• Exercise data:

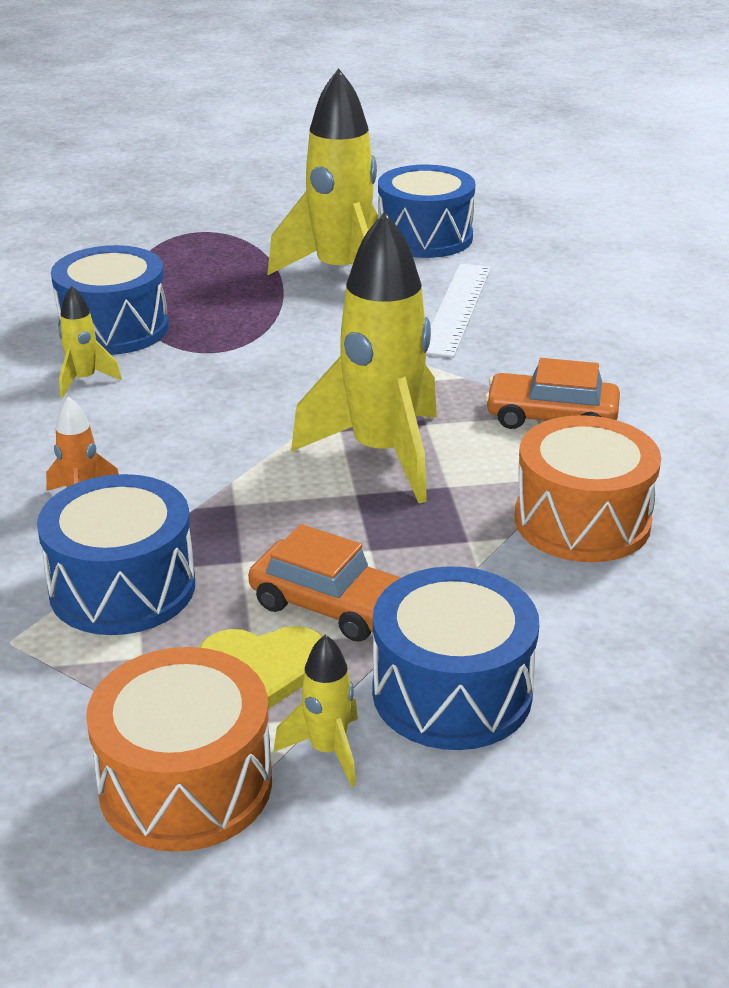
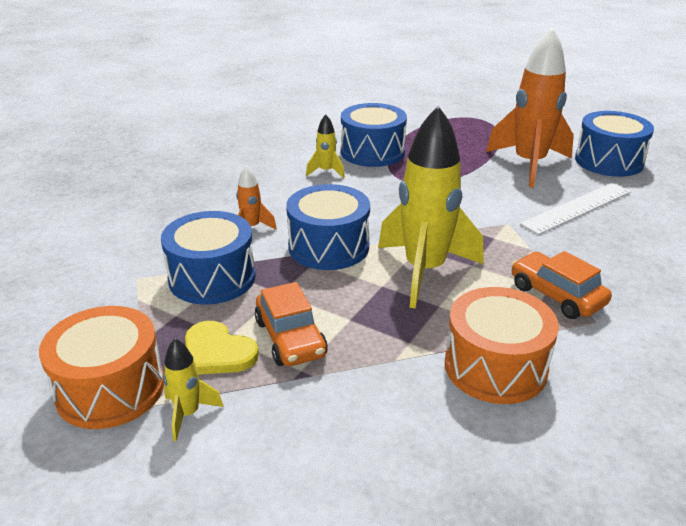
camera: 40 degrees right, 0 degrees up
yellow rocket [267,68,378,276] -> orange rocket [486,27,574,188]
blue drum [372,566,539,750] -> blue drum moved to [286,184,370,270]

==

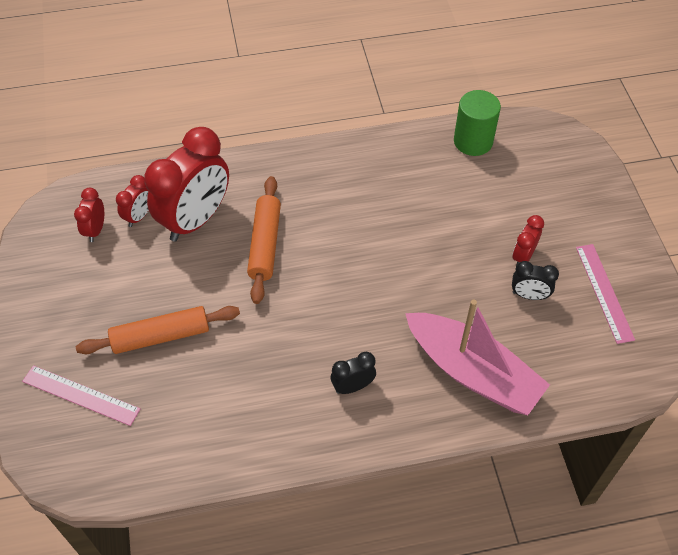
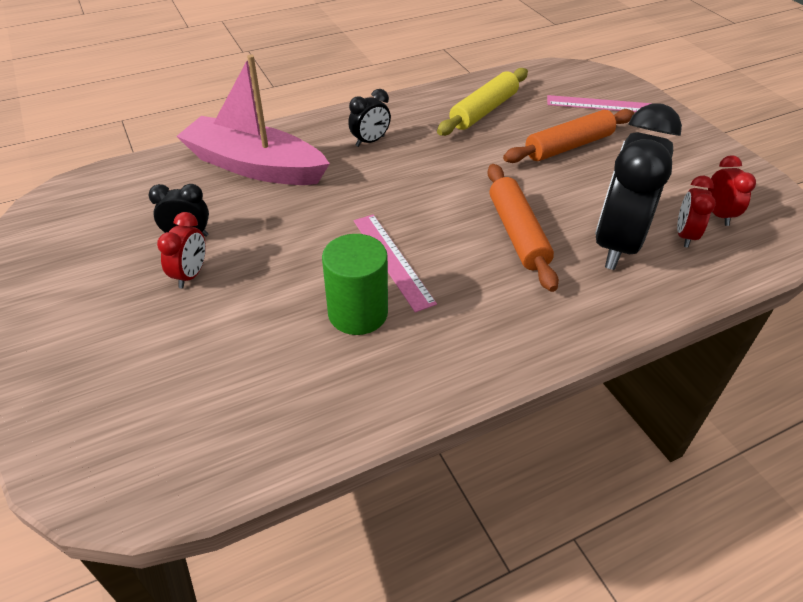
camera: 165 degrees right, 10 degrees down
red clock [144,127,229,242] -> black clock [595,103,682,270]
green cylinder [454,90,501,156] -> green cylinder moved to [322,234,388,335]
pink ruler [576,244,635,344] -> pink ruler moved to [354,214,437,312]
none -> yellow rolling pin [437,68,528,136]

• Exercise instructions:
In the listing above, find the line with "camera: 40 degrees right, 0 degrees up" and the line with "blue drum [372,566,539,750]", then print exactly those lines and every line between them.

• Solution to this problem:
camera: 40 degrees right, 0 degrees up
yellow rocket [267,68,378,276] -> orange rocket [486,27,574,188]
blue drum [372,566,539,750] -> blue drum moved to [286,184,370,270]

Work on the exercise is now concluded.